WHAT THE EXERCISE ASKS:
Please output the following records exactly. Leave every image out.

DATASET EXTRACT:

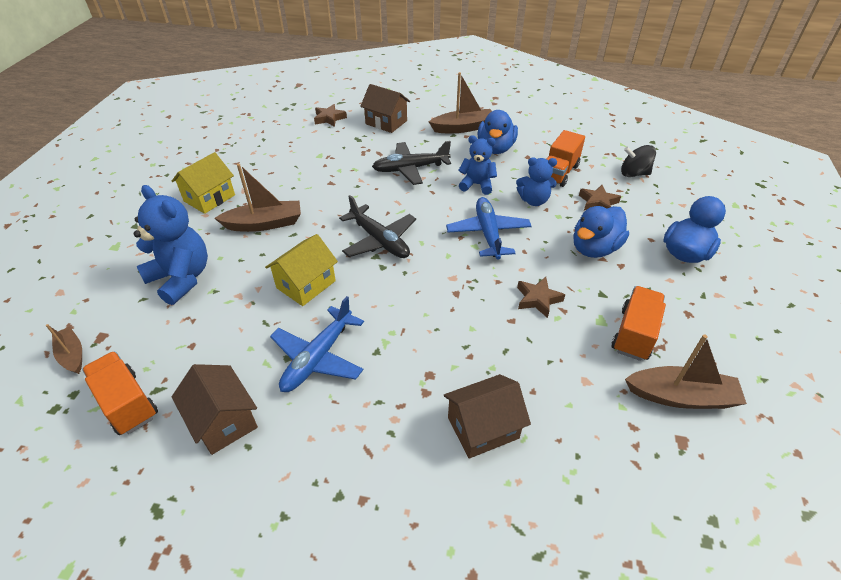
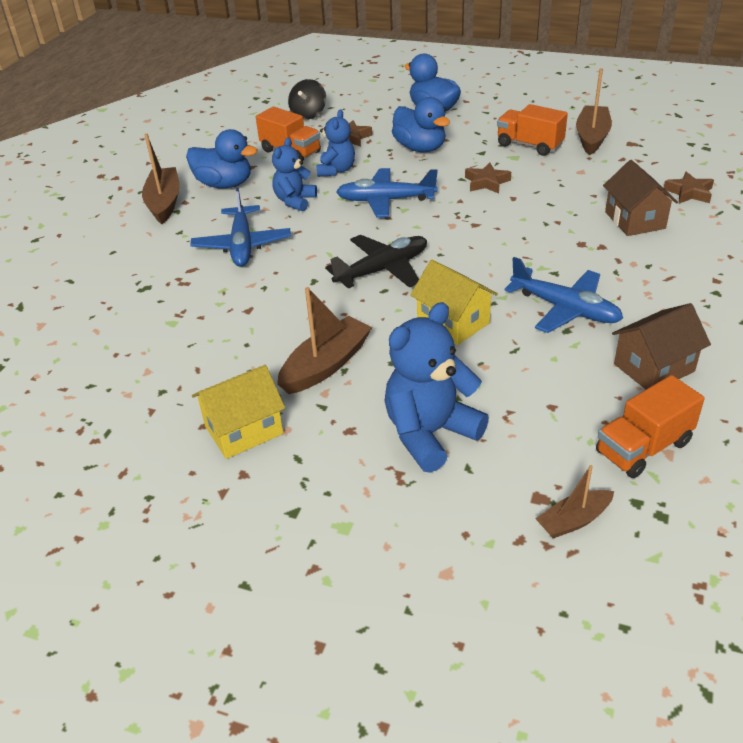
camera: 80 degrees left, 5 degrees down
(209, 198) = (244, 430): yellow house -> yellow house turned 75 degrees counterclockwise
(264, 224) = (326, 365): brown boat -> brown boat turned 45 degrees clockwise
(329, 118) = (66, 316): brown star -> brown star (689, 193)
(386, 122) = (112, 262): brown house -> none
(410, 169) = (242, 245): black plane -> blue plane

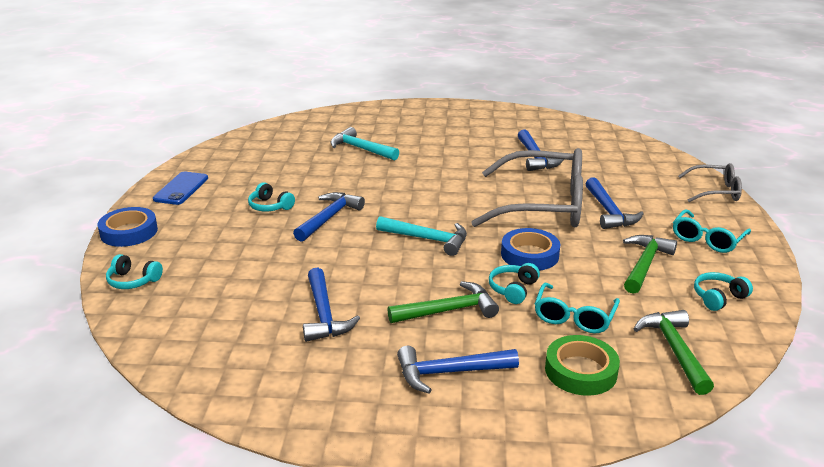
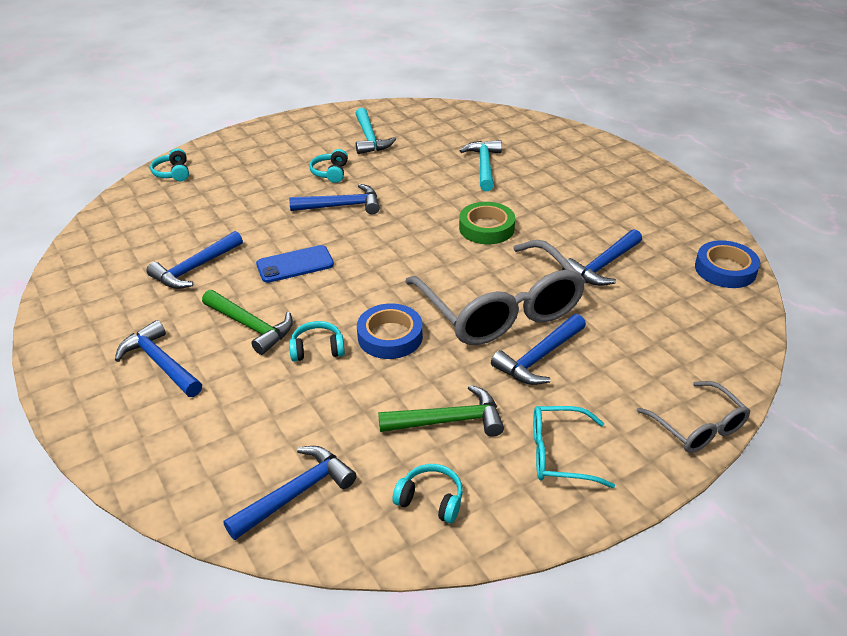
camera: 55 degrees right, 10 degrees up
(129, 232) = (233, 139): blue tape -> blue tape (725, 269)
(181, 189) = (315, 126): blue phone -> blue phone (295, 264)
(427, 239) = (358, 268): turquoise hammer -> turquoise hammer (369, 138)
(574, 317) = (301, 404): turquoise glasses -> none
(580, 371) = (214, 438): green tape -> green tape (486, 228)
(674, 350) = (296, 493): green hammer -> blue hammer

TASK RESPONSE:
camera: 80 degrees left, 5 degrees down
(209, 198) = (244, 430): yellow house -> yellow house turned 75 degrees counterclockwise
(264, 224) = (326, 365): brown boat -> brown boat turned 45 degrees clockwise
(329, 118) = (66, 316): brown star -> brown star (689, 193)
(386, 122) = (112, 262): brown house -> none
(410, 169) = (242, 245): black plane -> blue plane

camera: 55 degrees right, 10 degrees up
(129, 232) = (233, 139): blue tape -> blue tape (725, 269)
(181, 189) = (315, 126): blue phone -> blue phone (295, 264)
(427, 239) = (358, 268): turquoise hammer -> turquoise hammer (369, 138)
(574, 317) = (301, 404): turquoise glasses -> none
(580, 371) = (214, 438): green tape -> green tape (486, 228)
(674, 350) = (296, 493): green hammer -> blue hammer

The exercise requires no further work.